Recorded information below:

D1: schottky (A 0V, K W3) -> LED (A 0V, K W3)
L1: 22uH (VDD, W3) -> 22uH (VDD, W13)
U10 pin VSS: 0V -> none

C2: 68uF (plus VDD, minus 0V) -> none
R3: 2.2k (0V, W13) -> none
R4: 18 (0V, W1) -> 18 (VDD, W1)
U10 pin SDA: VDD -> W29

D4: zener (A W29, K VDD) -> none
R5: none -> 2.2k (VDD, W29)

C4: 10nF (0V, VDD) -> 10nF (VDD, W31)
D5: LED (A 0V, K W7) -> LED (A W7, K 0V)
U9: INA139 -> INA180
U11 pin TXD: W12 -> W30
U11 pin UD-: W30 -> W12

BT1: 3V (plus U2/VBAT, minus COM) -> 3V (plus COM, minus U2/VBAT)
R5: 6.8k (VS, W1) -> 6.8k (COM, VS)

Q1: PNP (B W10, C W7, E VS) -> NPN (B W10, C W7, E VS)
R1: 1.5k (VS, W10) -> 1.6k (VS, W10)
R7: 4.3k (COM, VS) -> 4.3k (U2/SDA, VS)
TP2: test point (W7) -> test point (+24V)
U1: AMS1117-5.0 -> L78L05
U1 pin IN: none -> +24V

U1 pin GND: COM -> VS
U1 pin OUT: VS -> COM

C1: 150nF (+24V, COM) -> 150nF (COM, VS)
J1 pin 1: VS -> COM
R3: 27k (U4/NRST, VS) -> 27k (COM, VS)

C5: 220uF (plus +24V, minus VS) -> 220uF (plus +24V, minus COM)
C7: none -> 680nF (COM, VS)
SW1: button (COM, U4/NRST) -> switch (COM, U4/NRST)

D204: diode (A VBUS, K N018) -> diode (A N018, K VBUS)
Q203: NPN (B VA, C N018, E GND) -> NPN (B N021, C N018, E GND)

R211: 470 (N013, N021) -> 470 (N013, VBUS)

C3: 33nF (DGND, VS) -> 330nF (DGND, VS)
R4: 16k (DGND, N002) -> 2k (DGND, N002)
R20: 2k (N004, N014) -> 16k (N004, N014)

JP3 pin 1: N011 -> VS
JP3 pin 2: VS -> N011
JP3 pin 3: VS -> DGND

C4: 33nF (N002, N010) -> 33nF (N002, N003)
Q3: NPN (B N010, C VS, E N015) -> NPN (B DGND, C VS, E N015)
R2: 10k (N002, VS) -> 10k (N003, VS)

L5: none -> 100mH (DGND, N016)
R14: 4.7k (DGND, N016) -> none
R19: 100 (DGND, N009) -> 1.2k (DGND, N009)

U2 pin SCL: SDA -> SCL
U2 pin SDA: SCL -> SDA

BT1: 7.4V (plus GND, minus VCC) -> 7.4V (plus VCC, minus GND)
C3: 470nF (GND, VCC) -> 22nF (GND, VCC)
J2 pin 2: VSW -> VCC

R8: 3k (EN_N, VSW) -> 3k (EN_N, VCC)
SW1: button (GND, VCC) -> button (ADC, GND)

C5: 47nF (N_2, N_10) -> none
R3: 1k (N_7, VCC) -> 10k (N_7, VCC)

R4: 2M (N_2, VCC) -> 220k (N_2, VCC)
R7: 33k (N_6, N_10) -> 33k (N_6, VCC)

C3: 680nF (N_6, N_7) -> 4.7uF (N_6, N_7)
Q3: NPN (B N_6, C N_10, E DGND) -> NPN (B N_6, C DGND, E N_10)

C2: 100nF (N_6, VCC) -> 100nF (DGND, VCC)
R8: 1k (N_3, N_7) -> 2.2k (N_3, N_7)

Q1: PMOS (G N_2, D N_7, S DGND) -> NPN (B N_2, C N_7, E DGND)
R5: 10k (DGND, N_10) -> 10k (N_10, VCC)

End of Recorded information.

### [Work required]
Beginning at the line above that contains "U10 pin SDA: VDD -> W29", return each line exactly through the line that contains "C5: 47nF (N_2, N_10) -> none", and no others.

### [Solution for this task]
U10 pin SDA: VDD -> W29

D4: zener (A W29, K VDD) -> none
R5: none -> 2.2k (VDD, W29)

C4: 10nF (0V, VDD) -> 10nF (VDD, W31)
D5: LED (A 0V, K W7) -> LED (A W7, K 0V)
U9: INA139 -> INA180
U11 pin TXD: W12 -> W30
U11 pin UD-: W30 -> W12

BT1: 3V (plus U2/VBAT, minus COM) -> 3V (plus COM, minus U2/VBAT)
R5: 6.8k (VS, W1) -> 6.8k (COM, VS)

Q1: PNP (B W10, C W7, E VS) -> NPN (B W10, C W7, E VS)
R1: 1.5k (VS, W10) -> 1.6k (VS, W10)
R7: 4.3k (COM, VS) -> 4.3k (U2/SDA, VS)
TP2: test point (W7) -> test point (+24V)
U1: AMS1117-5.0 -> L78L05
U1 pin IN: none -> +24V

U1 pin GND: COM -> VS
U1 pin OUT: VS -> COM

C1: 150nF (+24V, COM) -> 150nF (COM, VS)
J1 pin 1: VS -> COM
R3: 27k (U4/NRST, VS) -> 27k (COM, VS)

C5: 220uF (plus +24V, minus VS) -> 220uF (plus +24V, minus COM)
C7: none -> 680nF (COM, VS)
SW1: button (COM, U4/NRST) -> switch (COM, U4/NRST)

D204: diode (A VBUS, K N018) -> diode (A N018, K VBUS)
Q203: NPN (B VA, C N018, E GND) -> NPN (B N021, C N018, E GND)

R211: 470 (N013, N021) -> 470 (N013, VBUS)

C3: 33nF (DGND, VS) -> 330nF (DGND, VS)
R4: 16k (DGND, N002) -> 2k (DGND, N002)
R20: 2k (N004, N014) -> 16k (N004, N014)

JP3 pin 1: N011 -> VS
JP3 pin 2: VS -> N011
JP3 pin 3: VS -> DGND

C4: 33nF (N002, N010) -> 33nF (N002, N003)
Q3: NPN (B N010, C VS, E N015) -> NPN (B DGND, C VS, E N015)
R2: 10k (N002, VS) -> 10k (N003, VS)

L5: none -> 100mH (DGND, N016)
R14: 4.7k (DGND, N016) -> none
R19: 100 (DGND, N009) -> 1.2k (DGND, N009)

U2 pin SCL: SDA -> SCL
U2 pin SDA: SCL -> SDA

BT1: 7.4V (plus GND, minus VCC) -> 7.4V (plus VCC, minus GND)
C3: 470nF (GND, VCC) -> 22nF (GND, VCC)
J2 pin 2: VSW -> VCC

R8: 3k (EN_N, VSW) -> 3k (EN_N, VCC)
SW1: button (GND, VCC) -> button (ADC, GND)

C5: 47nF (N_2, N_10) -> none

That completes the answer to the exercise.